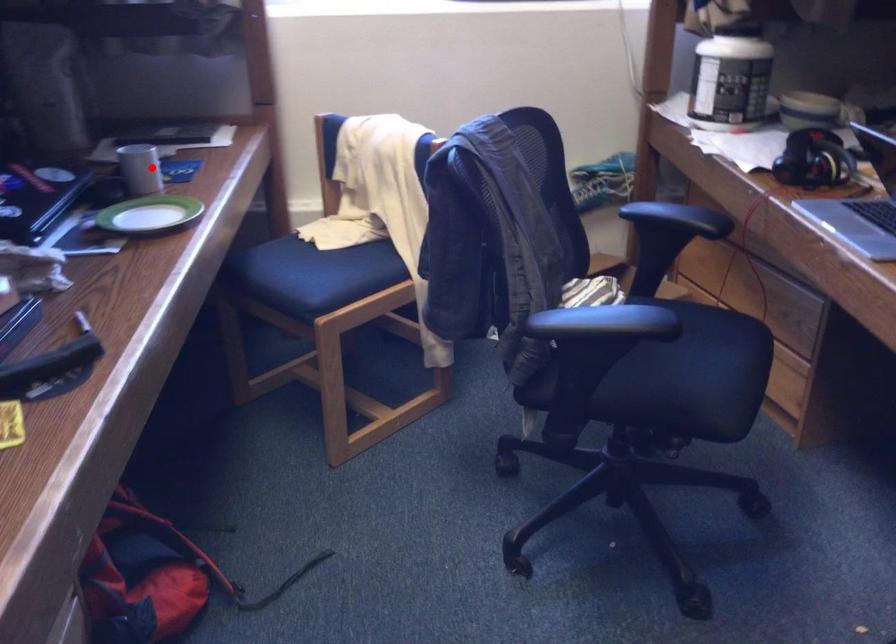
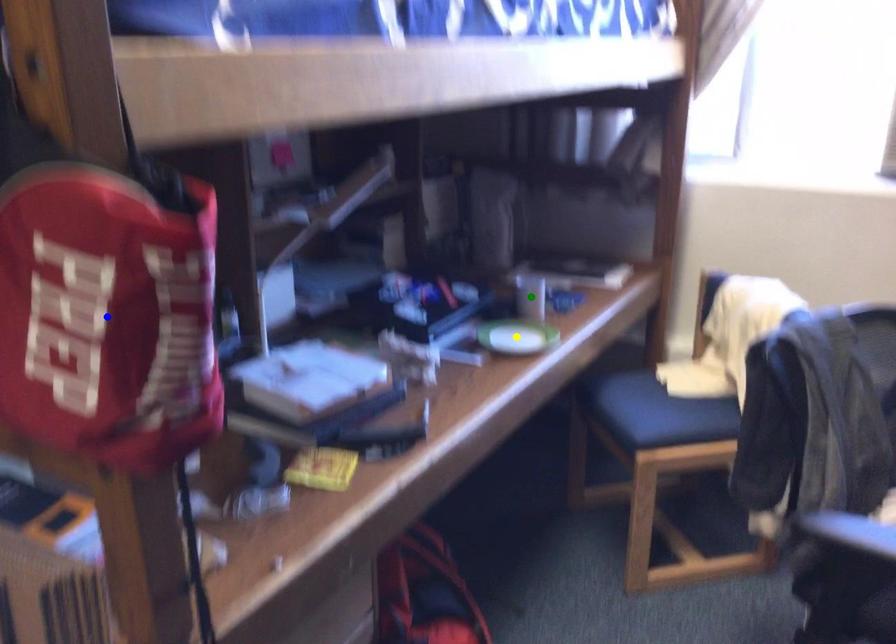
Question: I am providing you with two images of the same scene from different viewpoints. A red point is marked on the first image. You are given multiple points on the second image. In image 2, which mark is for the same physical point as the one in image 1?

Choices:
 (A) blue point
 (B) green point
 (C) yellow point

Answer: (B)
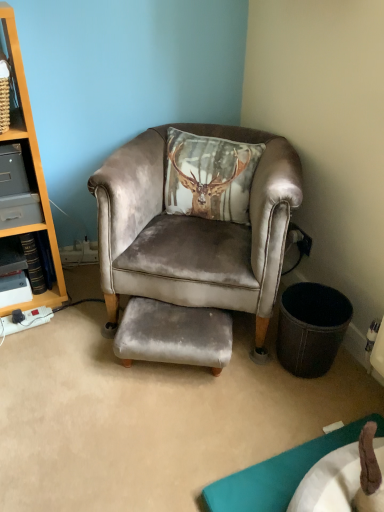
The height and width of the screenshot is (512, 384). In order to click on free space above velvet grey footrest at center (from a real-world perspective) in this screenshot , I will do `click(172, 314)`.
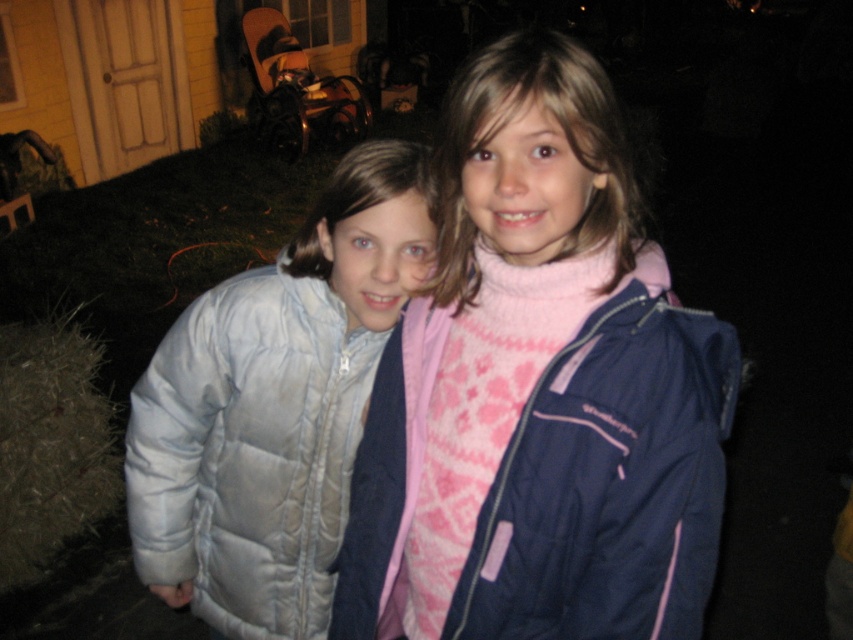
Does pink quilted jacket at center have a greater width compared to light gray quilted jacket at left?

Indeed, pink quilted jacket at center has a greater width compared to light gray quilted jacket at left.

Is point (608, 372) farther from camera compared to point (338, 467)?

That is False.

This screenshot has width=853, height=640. What are the coordinates of `pink quilted jacket at center` in the screenshot? It's located at (540, 390).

- [EXERCISE GOAL]: Reproduce verbatim the lines of the entries above, from the line containing "That is False." through the last line of the entries, with both ends included.

- [TASK ANSWER]:
That is False.

This screenshot has width=853, height=640. What are the coordinates of `pink quilted jacket at center` in the screenshot? It's located at (540, 390).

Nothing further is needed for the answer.